Exercise aim: Please transcribe only the lines that run from the line bearing "(604, 152) = (493, 171): purple" to the end of the entries, keeping both end lines. Skip the pictures.
►
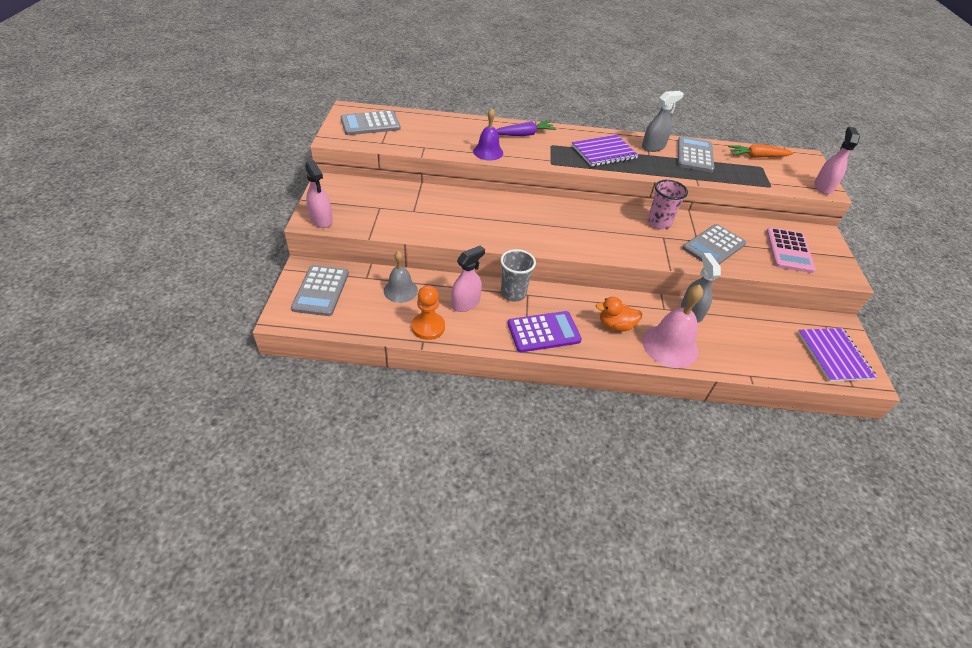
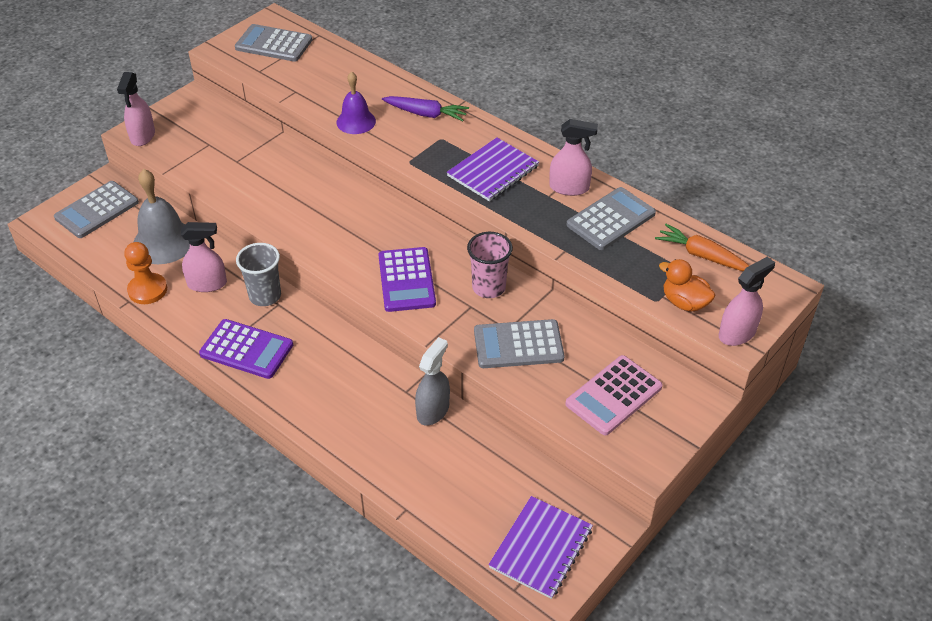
camera: 40 degrees right, 0 degrees up
(400, 290) = (164, 242): grey bell -> grey bell, size x1.56
(604, 152) = (493, 171): purple notebook -> purple notebook turned 60 degrees counterclockwise
(611, 238) = (407, 280): none -> purple calculator
(615, 325) = (328, 381): orange duck -> orange duck (684, 302)
(653, 147) = (569, 188): grey spray bottle -> pink spray bottle
(670, 346) = (358, 431): pink bell -> none

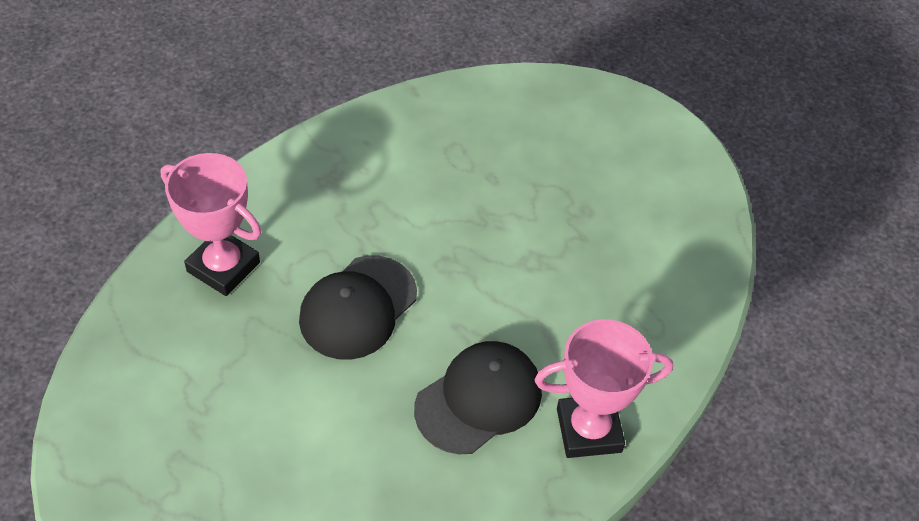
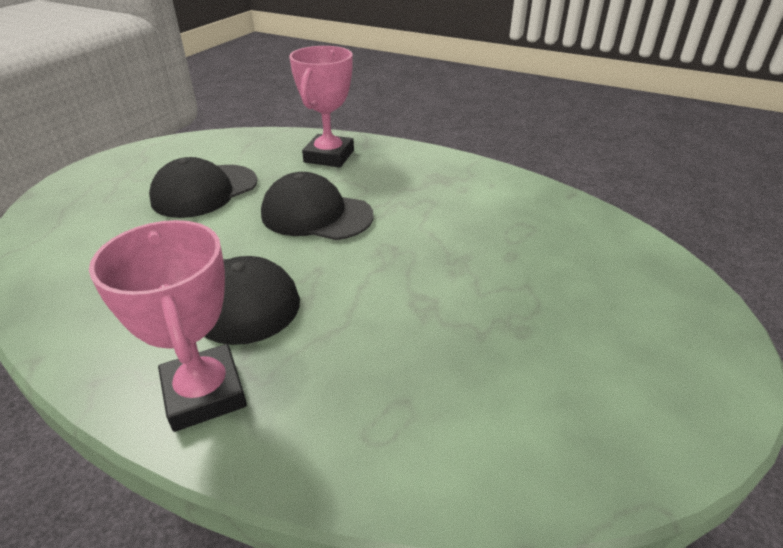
camera: 75 degrees right, 15 degrees down
(250, 410) = (205, 191): none -> black cap

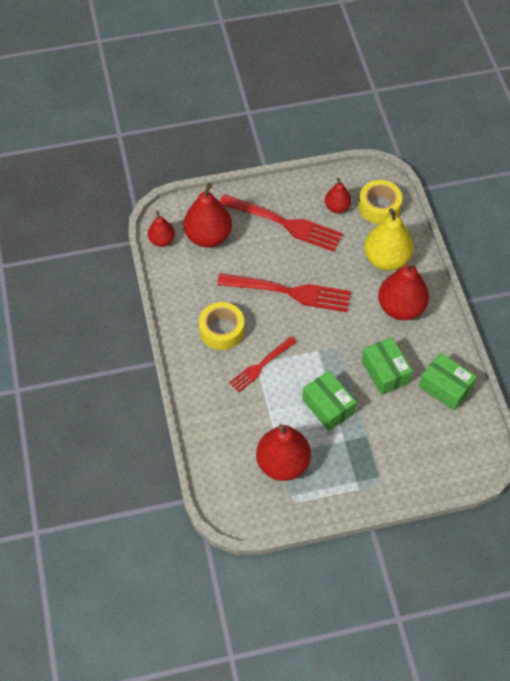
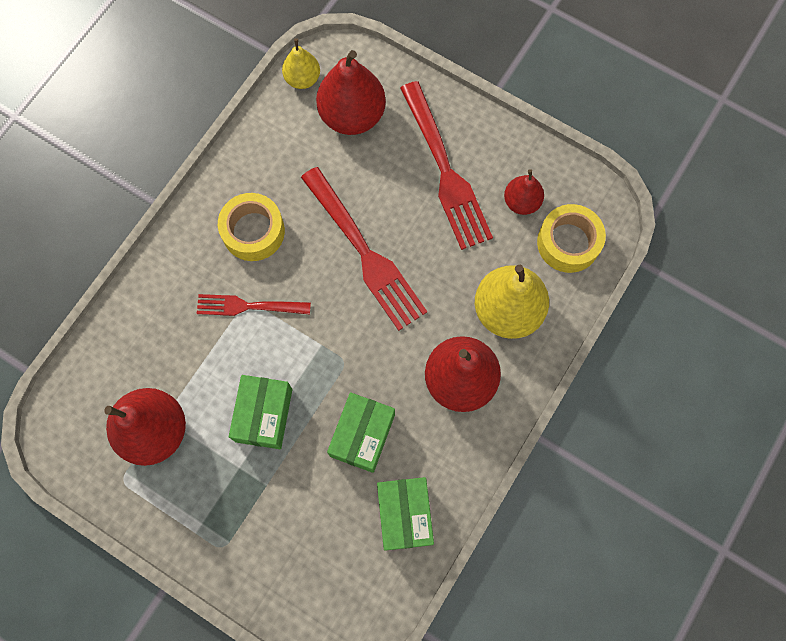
camera: 45 degrees right, 15 degrees up
(162, 240) = (302, 79): red pear -> yellow pear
◄
Response for this exercise:
(604, 152) = (493, 171): purple notebook -> purple notebook turned 60 degrees counterclockwise
(611, 238) = (407, 280): none -> purple calculator
(615, 325) = (328, 381): orange duck -> orange duck (684, 302)
(653, 147) = (569, 188): grey spray bottle -> pink spray bottle
(670, 346) = (358, 431): pink bell -> none

camera: 75 degrees right, 15 degrees down
(250, 410) = (205, 191): none -> black cap

camera: 45 degrees right, 15 degrees up
(162, 240) = (302, 79): red pear -> yellow pear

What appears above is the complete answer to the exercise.